## Directions for this task
When the word "switch" shows up in a line of the data below, copy that whole line.

## Data supplied
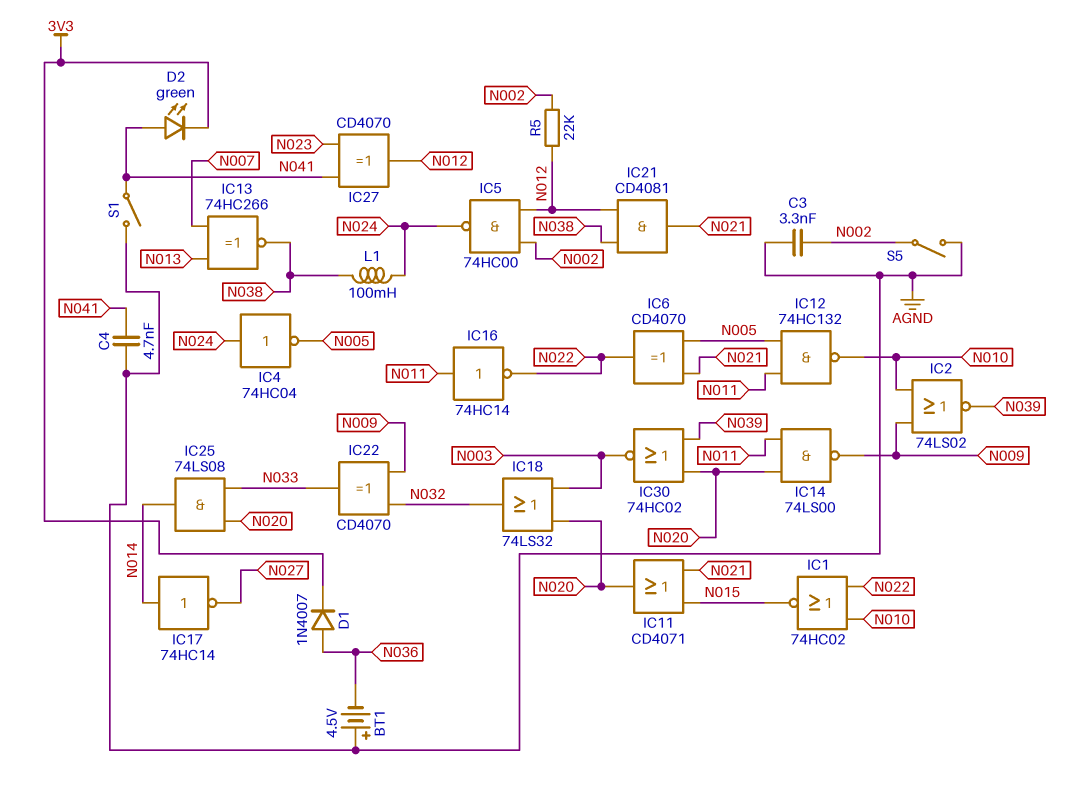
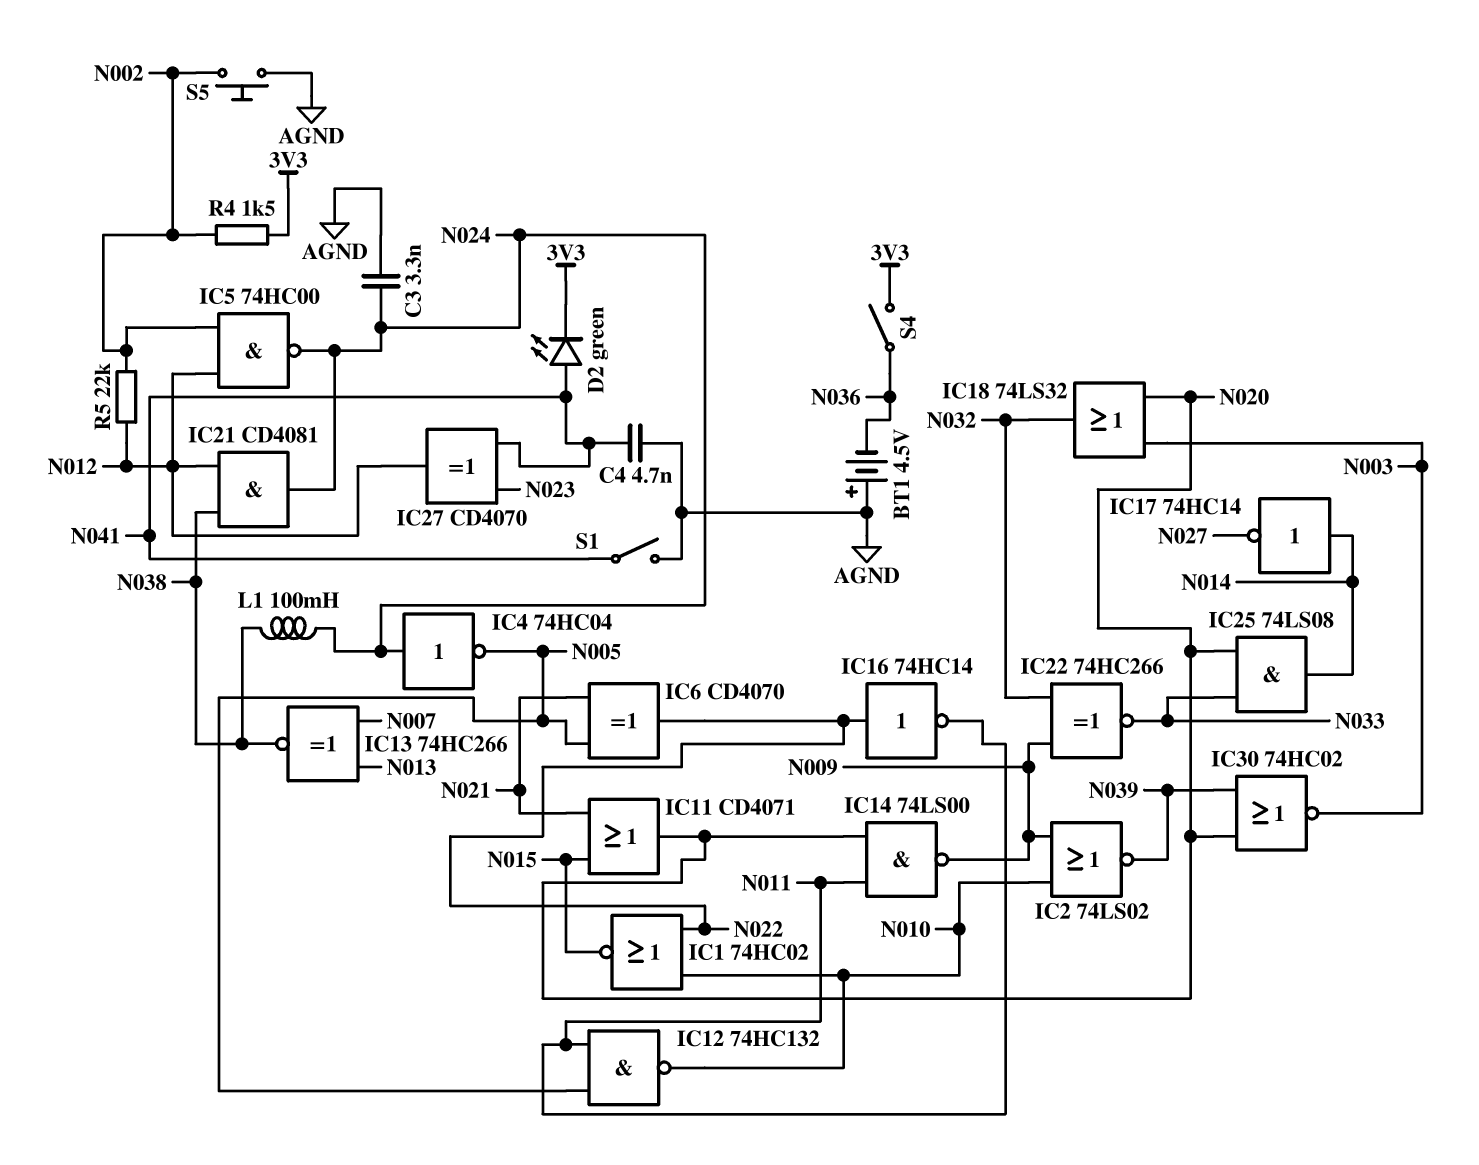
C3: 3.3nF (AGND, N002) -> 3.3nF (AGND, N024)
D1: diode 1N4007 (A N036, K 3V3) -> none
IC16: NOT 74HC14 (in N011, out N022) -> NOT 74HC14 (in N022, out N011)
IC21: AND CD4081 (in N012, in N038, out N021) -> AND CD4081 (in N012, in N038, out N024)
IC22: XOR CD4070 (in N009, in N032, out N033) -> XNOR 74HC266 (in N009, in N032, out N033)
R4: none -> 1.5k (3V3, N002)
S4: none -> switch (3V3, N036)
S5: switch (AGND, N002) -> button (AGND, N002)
--
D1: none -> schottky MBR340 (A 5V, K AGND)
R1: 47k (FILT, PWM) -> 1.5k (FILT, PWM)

## Answer box
S4: none -> switch (3V3, N036)
S5: switch (AGND, N002) -> button (AGND, N002)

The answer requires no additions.